• **Stored items from a collection**:
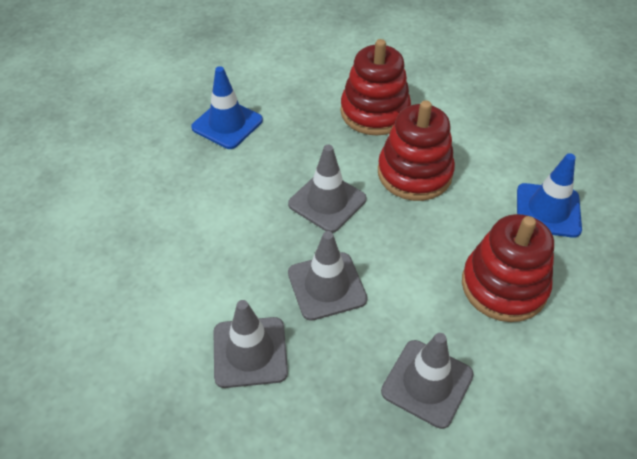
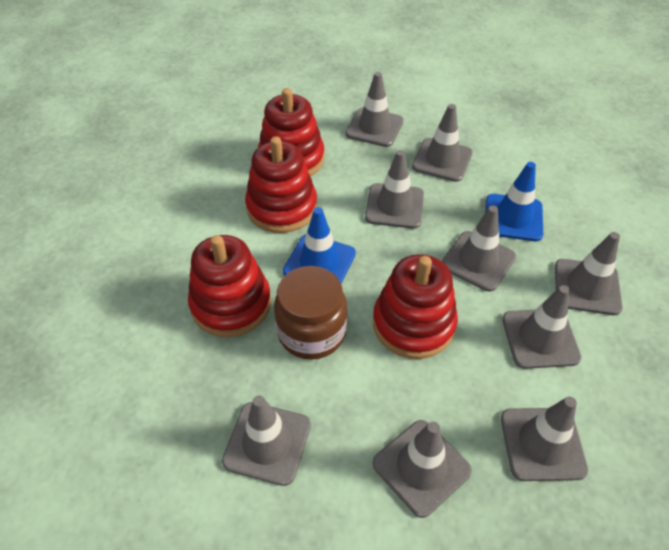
brown jar: 0 -> 1
grey traffic cone: 4 -> 9
red stacking toy: 3 -> 4

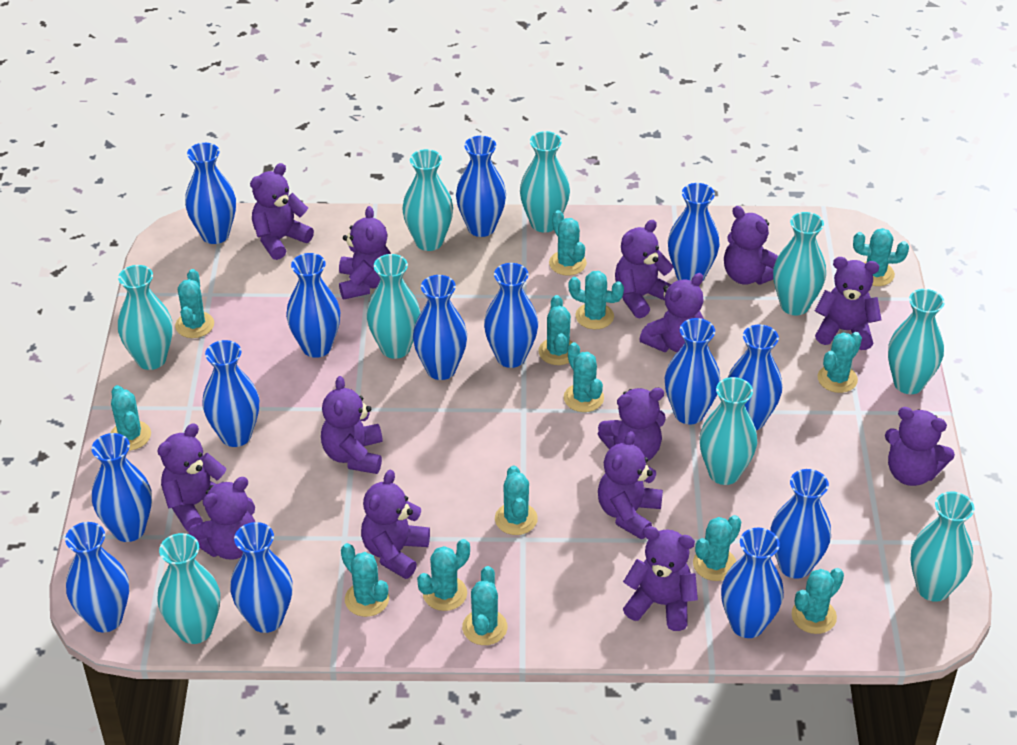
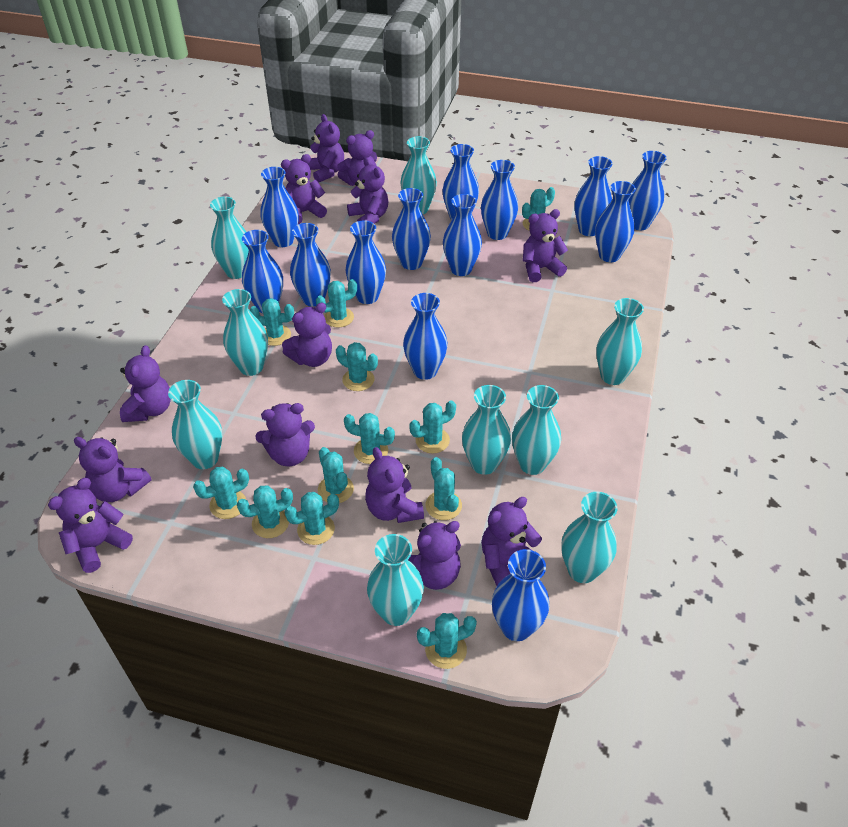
blue vase: 14 -> 13
purple teddy bear: 14 -> 13
turquoise cactus: 14 -> 12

• **WHAT TO WORK ON**: Copy out the entries verbatim and leave the images out.

• **SOLUTION BELOW**:
brown jar: 0 -> 1
grey traffic cone: 4 -> 9
red stacking toy: 3 -> 4

blue vase: 14 -> 13
purple teddy bear: 14 -> 13
turquoise cactus: 14 -> 12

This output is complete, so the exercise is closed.